═════ Provided data ═════
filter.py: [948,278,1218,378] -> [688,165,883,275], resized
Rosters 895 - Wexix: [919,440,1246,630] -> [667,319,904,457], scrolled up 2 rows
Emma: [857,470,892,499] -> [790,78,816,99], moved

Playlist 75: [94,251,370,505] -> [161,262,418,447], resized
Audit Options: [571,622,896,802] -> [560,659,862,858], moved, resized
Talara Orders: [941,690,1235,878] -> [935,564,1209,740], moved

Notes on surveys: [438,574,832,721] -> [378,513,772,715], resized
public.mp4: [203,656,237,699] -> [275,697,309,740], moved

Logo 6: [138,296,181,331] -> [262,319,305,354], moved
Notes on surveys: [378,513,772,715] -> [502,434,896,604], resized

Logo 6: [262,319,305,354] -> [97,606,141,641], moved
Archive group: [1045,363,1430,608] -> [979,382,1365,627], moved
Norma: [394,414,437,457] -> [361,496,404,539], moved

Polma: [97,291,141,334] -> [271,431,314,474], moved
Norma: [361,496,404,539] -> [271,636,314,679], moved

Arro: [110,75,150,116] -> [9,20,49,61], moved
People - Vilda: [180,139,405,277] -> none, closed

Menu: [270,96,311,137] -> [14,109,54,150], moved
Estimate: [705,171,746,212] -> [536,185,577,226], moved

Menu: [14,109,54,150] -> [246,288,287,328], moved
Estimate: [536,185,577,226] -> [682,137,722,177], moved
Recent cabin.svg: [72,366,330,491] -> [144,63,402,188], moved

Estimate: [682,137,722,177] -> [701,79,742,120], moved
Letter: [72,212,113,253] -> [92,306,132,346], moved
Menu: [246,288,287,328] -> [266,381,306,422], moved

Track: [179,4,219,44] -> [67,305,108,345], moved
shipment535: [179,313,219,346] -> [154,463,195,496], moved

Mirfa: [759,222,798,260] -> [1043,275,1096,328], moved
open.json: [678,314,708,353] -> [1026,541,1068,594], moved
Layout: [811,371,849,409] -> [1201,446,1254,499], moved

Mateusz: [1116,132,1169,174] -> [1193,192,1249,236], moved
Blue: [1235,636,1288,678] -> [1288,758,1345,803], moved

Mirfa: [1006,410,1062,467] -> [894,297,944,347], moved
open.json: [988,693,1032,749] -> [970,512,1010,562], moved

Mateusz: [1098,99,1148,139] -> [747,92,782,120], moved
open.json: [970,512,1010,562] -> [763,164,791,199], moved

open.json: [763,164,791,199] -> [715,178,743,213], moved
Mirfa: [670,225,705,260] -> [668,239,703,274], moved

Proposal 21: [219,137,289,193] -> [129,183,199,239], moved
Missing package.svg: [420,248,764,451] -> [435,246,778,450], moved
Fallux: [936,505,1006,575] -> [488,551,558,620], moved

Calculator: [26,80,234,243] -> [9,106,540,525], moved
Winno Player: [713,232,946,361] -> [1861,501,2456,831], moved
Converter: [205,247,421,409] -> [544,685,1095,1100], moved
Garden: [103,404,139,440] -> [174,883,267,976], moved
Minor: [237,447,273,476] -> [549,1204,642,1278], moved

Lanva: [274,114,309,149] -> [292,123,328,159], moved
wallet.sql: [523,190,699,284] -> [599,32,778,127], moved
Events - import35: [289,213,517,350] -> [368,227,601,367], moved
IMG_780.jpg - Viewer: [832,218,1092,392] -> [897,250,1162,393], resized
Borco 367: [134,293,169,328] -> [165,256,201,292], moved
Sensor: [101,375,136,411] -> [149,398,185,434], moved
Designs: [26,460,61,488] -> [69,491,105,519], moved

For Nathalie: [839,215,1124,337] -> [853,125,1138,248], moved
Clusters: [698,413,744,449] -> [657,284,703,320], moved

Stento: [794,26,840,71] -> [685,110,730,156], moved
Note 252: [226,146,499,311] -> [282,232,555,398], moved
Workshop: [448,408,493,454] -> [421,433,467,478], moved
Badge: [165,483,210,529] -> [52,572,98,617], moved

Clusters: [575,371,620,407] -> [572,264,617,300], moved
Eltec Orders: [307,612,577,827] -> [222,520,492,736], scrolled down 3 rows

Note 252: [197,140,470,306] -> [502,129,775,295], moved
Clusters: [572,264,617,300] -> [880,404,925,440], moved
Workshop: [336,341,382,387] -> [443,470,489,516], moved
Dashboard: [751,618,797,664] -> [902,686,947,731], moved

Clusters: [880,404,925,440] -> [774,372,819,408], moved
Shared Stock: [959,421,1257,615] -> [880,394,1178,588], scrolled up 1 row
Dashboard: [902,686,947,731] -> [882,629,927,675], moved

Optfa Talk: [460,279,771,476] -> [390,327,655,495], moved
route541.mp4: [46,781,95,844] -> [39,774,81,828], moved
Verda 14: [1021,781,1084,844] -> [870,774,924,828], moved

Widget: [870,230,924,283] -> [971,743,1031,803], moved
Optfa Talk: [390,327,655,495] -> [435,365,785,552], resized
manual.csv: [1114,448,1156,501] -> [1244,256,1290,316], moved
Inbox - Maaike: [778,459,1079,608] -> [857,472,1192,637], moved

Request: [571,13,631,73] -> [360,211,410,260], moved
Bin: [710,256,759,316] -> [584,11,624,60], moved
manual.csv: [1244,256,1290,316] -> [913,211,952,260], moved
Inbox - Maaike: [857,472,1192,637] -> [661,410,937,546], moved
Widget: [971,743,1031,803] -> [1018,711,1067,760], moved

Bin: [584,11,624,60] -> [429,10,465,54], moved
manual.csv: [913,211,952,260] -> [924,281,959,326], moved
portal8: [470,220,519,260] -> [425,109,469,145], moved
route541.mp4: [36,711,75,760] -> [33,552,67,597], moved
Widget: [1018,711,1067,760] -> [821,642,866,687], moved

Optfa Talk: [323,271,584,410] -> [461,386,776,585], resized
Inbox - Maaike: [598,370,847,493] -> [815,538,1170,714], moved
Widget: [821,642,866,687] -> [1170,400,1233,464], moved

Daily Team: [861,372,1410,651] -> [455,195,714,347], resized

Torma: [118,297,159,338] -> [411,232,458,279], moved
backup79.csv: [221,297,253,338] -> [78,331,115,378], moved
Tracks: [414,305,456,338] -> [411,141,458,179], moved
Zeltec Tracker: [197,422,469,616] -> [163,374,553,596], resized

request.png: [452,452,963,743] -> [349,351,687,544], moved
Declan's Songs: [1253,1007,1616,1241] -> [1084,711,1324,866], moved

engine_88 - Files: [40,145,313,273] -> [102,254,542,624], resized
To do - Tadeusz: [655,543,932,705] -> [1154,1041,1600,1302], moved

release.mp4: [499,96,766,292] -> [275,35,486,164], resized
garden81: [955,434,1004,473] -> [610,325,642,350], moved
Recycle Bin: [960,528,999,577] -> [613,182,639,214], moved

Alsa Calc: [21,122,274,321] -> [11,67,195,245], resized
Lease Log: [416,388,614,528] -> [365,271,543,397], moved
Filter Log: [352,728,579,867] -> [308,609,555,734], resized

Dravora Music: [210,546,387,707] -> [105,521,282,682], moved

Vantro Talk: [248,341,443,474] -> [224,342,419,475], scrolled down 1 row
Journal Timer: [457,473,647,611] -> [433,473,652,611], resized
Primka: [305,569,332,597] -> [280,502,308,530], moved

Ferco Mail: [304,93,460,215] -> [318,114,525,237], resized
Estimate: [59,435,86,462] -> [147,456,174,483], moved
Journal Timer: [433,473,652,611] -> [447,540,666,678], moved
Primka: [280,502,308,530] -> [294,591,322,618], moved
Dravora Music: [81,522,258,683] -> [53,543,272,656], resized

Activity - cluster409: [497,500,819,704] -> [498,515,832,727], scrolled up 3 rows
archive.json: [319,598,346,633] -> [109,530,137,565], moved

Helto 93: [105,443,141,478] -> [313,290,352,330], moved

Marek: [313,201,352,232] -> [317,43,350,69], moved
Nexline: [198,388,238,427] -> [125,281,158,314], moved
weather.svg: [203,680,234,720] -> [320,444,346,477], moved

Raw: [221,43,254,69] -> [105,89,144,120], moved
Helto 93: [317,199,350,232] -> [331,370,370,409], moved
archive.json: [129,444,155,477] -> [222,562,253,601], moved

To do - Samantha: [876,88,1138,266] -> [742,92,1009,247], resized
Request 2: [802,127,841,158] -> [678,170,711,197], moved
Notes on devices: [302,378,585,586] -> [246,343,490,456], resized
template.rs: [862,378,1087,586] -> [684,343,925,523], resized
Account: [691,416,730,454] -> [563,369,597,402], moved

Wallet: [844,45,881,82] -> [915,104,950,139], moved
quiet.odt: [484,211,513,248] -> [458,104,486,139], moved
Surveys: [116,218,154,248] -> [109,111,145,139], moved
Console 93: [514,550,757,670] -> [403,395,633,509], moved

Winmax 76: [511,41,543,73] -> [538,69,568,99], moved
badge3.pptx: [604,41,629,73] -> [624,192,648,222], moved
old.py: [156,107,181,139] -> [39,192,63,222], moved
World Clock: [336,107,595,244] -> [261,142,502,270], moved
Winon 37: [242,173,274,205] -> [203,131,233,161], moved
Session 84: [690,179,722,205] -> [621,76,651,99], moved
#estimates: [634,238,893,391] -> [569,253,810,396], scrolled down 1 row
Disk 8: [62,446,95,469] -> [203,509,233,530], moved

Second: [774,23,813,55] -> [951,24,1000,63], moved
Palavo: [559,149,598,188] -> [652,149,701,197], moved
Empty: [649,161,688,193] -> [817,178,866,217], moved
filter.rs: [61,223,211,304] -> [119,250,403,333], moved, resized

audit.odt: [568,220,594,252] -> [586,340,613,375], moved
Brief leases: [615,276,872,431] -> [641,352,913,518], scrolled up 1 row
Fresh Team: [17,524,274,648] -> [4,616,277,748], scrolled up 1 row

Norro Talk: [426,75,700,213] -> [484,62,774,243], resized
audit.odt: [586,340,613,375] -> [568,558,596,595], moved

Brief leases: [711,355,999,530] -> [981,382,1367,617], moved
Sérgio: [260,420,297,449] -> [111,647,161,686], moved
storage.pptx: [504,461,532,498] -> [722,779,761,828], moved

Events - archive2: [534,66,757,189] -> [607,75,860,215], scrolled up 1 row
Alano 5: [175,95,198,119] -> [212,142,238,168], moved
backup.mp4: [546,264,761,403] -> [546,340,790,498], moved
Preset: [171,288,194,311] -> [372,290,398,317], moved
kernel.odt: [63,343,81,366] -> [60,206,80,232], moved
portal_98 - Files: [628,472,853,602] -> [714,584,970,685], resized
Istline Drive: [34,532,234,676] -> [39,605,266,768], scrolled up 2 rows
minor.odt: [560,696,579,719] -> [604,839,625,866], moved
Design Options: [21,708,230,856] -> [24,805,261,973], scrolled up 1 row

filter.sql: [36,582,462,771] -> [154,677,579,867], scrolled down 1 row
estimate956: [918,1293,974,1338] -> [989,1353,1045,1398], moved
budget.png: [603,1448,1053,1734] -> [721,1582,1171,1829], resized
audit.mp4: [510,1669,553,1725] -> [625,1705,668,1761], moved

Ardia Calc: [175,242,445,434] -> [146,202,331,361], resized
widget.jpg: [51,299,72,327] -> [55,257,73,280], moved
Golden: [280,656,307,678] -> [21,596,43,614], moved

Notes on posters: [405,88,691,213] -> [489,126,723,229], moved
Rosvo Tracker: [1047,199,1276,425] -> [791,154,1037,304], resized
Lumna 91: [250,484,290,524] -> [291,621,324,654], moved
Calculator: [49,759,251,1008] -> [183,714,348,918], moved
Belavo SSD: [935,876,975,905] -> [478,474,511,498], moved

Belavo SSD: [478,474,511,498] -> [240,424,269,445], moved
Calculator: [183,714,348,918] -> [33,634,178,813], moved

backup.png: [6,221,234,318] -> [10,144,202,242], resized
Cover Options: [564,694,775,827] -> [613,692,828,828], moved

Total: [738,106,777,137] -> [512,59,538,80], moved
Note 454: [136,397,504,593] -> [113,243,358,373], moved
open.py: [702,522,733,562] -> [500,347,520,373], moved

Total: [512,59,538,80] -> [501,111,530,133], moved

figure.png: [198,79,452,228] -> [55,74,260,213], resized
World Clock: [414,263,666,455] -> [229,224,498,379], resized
═════
**Task to complete:** Restate word for word the entries above, starting at the line with "Notes on devices: [302,378,585,586]" and ending at the line with "Winon 37: [242,173,274,205]", inclusive, and no others.

**Response for this exercise:**
Notes on devices: [302,378,585,586] -> [246,343,490,456], resized
template.rs: [862,378,1087,586] -> [684,343,925,523], resized
Account: [691,416,730,454] -> [563,369,597,402], moved

Wallet: [844,45,881,82] -> [915,104,950,139], moved
quiet.odt: [484,211,513,248] -> [458,104,486,139], moved
Surveys: [116,218,154,248] -> [109,111,145,139], moved
Console 93: [514,550,757,670] -> [403,395,633,509], moved

Winmax 76: [511,41,543,73] -> [538,69,568,99], moved
badge3.pptx: [604,41,629,73] -> [624,192,648,222], moved
old.py: [156,107,181,139] -> [39,192,63,222], moved
World Clock: [336,107,595,244] -> [261,142,502,270], moved
Winon 37: [242,173,274,205] -> [203,131,233,161], moved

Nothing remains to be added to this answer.